▸ Task to complete: From the records below, set down exactly the lines starting with the line that contains "brown_watering_can | 360, 438" and going on through the line that contains "brown_pair_of_scissors | 609, 325". Nothing else is wanted.

Task data Block Start

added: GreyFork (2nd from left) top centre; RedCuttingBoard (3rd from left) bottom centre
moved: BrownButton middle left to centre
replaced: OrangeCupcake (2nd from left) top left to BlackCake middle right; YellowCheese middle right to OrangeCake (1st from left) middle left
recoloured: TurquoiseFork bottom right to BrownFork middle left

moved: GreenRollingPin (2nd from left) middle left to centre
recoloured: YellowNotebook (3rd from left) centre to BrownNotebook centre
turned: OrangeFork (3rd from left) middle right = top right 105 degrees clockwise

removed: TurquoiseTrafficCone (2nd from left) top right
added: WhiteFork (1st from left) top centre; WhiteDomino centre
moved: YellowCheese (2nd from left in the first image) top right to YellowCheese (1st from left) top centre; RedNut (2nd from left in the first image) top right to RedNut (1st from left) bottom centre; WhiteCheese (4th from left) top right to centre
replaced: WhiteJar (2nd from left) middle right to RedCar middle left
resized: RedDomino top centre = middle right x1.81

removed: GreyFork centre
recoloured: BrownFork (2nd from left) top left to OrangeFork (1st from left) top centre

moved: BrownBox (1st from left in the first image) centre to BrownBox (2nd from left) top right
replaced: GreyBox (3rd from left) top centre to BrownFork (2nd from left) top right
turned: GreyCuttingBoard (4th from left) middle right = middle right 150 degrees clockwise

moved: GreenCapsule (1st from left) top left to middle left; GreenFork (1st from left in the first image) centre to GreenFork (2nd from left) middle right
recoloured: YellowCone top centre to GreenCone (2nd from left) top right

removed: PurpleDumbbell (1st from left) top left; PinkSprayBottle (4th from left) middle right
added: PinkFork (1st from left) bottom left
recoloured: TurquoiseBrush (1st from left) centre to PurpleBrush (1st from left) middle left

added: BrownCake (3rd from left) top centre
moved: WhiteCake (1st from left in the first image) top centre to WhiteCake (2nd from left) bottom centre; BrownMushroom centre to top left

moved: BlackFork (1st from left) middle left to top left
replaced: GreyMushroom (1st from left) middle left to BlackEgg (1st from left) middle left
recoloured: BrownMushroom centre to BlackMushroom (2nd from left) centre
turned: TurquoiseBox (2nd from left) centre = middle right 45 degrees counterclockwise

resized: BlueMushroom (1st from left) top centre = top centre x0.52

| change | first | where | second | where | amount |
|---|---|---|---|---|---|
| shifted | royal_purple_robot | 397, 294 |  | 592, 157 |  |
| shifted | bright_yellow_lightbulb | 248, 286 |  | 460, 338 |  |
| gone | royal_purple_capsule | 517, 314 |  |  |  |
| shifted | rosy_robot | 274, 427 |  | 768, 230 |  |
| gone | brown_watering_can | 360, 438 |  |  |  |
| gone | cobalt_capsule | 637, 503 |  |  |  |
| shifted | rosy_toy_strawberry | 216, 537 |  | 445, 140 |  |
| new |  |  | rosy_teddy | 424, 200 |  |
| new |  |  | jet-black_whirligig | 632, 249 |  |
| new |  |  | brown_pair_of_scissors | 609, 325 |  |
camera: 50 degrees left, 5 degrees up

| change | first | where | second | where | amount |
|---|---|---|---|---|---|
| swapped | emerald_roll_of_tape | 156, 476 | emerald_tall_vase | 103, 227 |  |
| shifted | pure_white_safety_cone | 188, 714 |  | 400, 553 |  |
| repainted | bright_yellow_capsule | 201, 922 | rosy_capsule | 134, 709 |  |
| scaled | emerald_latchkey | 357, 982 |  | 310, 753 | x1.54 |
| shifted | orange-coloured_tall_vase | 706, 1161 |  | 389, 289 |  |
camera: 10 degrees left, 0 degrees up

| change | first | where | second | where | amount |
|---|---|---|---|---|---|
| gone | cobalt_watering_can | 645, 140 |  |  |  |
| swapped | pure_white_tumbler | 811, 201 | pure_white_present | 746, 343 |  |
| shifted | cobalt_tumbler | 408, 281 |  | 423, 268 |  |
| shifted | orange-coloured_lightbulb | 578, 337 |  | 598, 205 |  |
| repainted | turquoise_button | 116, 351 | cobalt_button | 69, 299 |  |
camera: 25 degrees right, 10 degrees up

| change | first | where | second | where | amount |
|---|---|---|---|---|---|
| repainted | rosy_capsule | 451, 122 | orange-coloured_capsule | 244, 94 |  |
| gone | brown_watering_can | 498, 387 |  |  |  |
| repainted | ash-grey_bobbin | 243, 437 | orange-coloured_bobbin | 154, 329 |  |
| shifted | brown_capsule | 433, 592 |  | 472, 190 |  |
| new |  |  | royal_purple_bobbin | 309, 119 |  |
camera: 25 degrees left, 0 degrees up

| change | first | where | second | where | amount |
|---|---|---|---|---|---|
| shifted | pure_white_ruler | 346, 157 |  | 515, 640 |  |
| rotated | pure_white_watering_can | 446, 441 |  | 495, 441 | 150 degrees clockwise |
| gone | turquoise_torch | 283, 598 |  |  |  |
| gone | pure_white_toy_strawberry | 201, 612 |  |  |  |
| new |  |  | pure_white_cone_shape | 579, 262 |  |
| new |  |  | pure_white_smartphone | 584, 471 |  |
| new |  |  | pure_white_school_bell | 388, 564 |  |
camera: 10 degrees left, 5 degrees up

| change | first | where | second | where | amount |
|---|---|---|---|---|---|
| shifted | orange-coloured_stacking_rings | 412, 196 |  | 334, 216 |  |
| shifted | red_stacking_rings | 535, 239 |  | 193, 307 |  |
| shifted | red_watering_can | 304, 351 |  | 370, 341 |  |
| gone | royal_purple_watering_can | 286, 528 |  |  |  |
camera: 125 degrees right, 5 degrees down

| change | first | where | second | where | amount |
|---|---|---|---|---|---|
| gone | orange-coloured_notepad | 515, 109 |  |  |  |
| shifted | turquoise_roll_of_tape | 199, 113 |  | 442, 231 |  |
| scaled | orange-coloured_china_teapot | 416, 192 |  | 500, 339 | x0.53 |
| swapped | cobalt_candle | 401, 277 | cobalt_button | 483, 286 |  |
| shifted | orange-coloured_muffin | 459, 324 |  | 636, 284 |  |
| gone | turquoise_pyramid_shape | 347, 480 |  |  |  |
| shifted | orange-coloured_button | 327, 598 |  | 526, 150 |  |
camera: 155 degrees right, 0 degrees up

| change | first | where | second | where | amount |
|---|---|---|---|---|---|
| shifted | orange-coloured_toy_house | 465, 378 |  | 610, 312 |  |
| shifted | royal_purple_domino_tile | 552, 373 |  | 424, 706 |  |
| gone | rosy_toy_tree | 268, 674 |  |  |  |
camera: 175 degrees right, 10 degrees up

Task data Block End

▸ Task output:
| gone | brown_watering_can | 360, 438 |  |  |  |
| gone | cobalt_capsule | 637, 503 |  |  |  |
| shifted | rosy_toy_strawberry | 216, 537 |  | 445, 140 |  |
| new |  |  | rosy_teddy | 424, 200 |  |
| new |  |  | jet-black_whirligig | 632, 249 |  |
| new |  |  | brown_pair_of_scissors | 609, 325 |  |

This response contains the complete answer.